## [Your objective]
Once the pictures are removed, output the remaining entries exactly as given.

------------

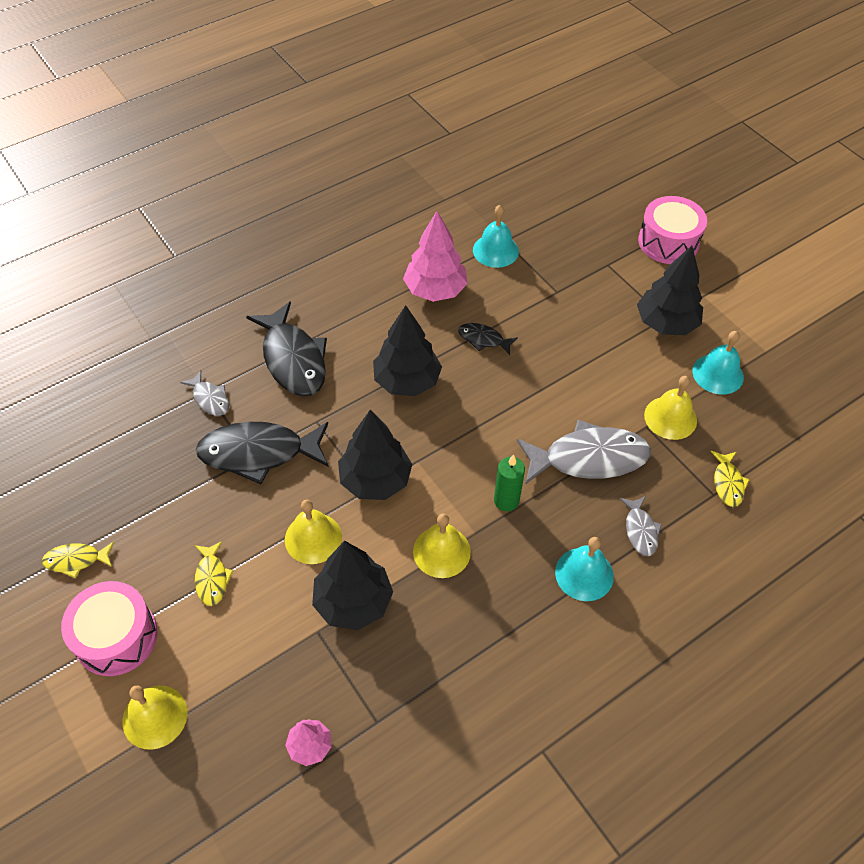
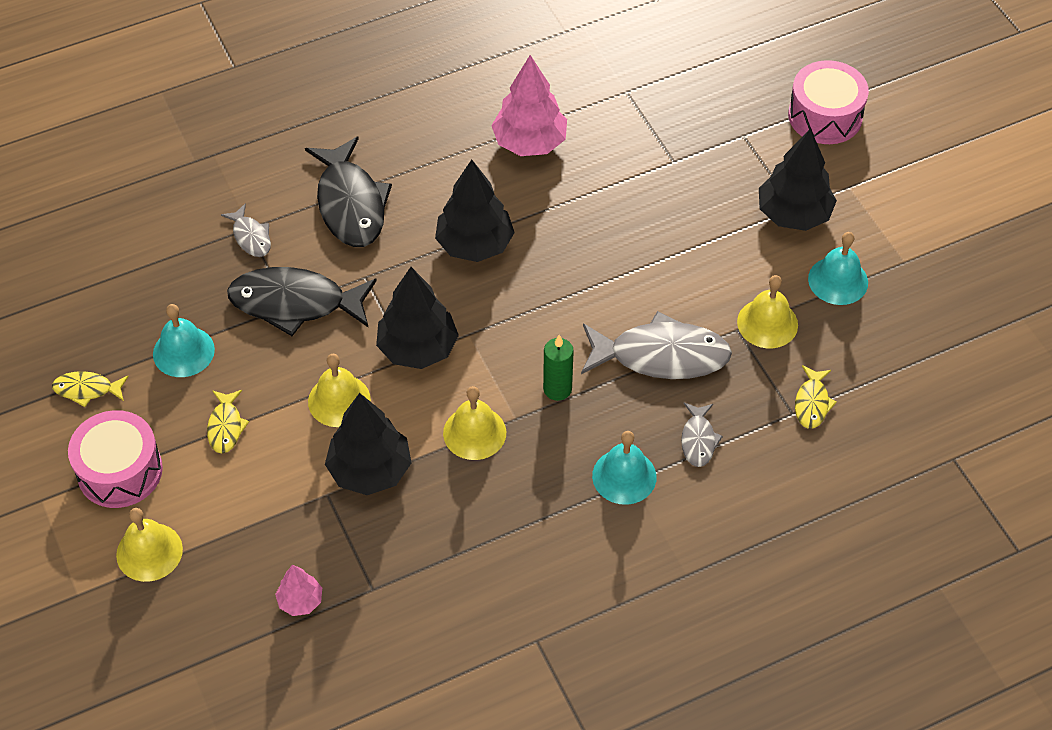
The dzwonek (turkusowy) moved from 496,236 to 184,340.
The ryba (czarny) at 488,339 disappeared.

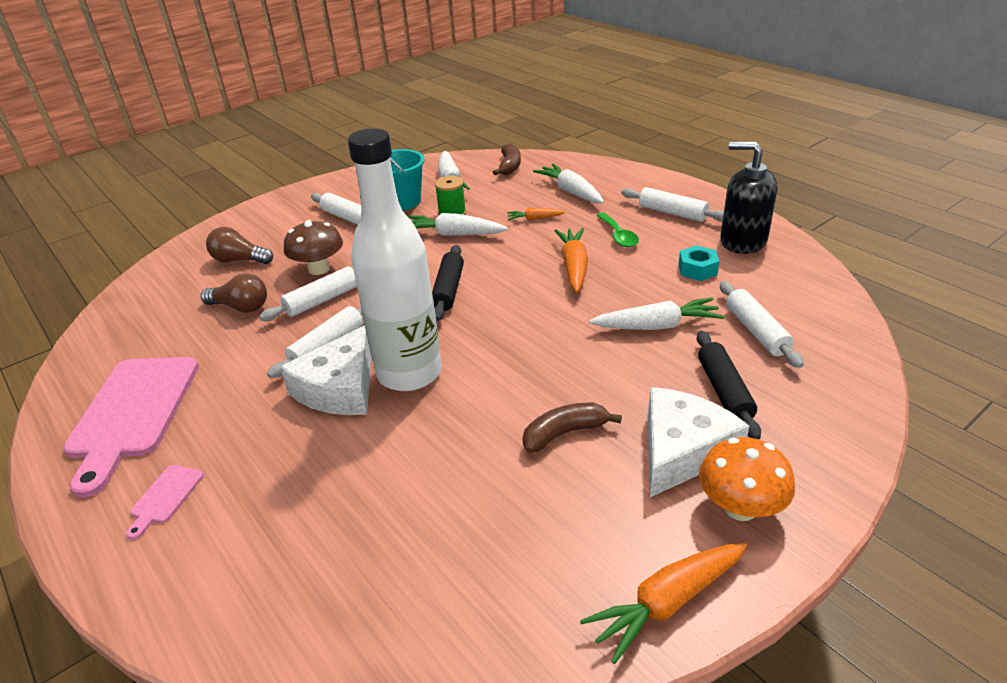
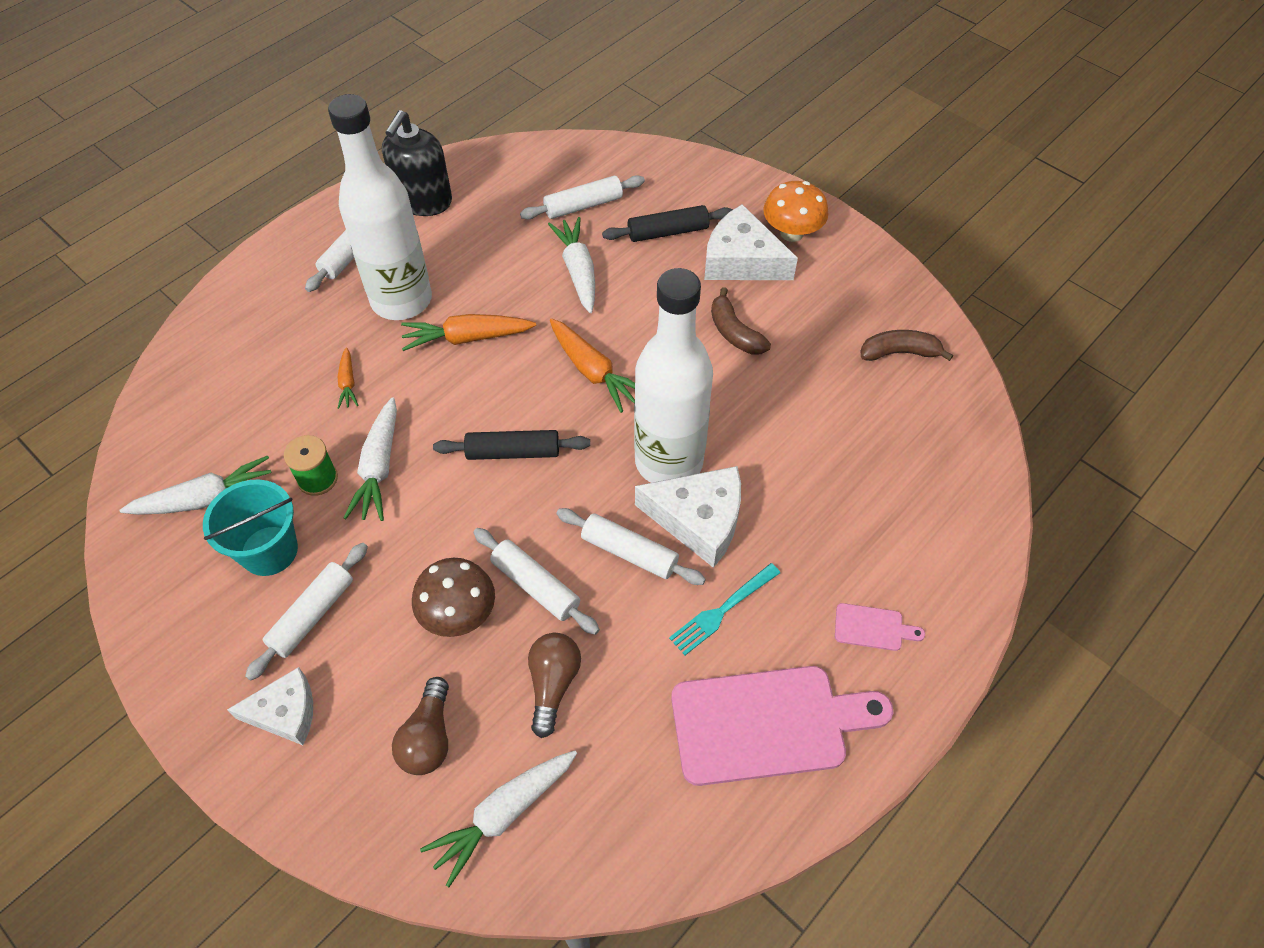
The banan (brązowy) moved from 507,159 to 906,345.
The marchewka (biały) moved from 568,183 to 498,819.
The łyżka (zielony) at 617,230 was replaced by the butelka (biały) at 380,207.
The nakrętka (turkusowy) at 699,263 disappeared.
The marchewka (pomarańczowy) moved from 663,603 to 592,365.
The widelec (turkusowy) at 724,609 appeared.
The ser (biały) at 270,706 appeared.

------------

## [Response]
The dzwonek (turkusowy) moved from 496,236 to 184,340.
The ryba (czarny) at 488,339 disappeared.

The banan (brązowy) moved from 507,159 to 906,345.
The marchewka (biały) moved from 568,183 to 498,819.
The łyżka (zielony) at 617,230 was replaced by the butelka (biały) at 380,207.
The nakrętka (turkusowy) at 699,263 disappeared.
The marchewka (pomarańczowy) moved from 663,603 to 592,365.
The widelec (turkusowy) at 724,609 appeared.
The ser (biały) at 270,706 appeared.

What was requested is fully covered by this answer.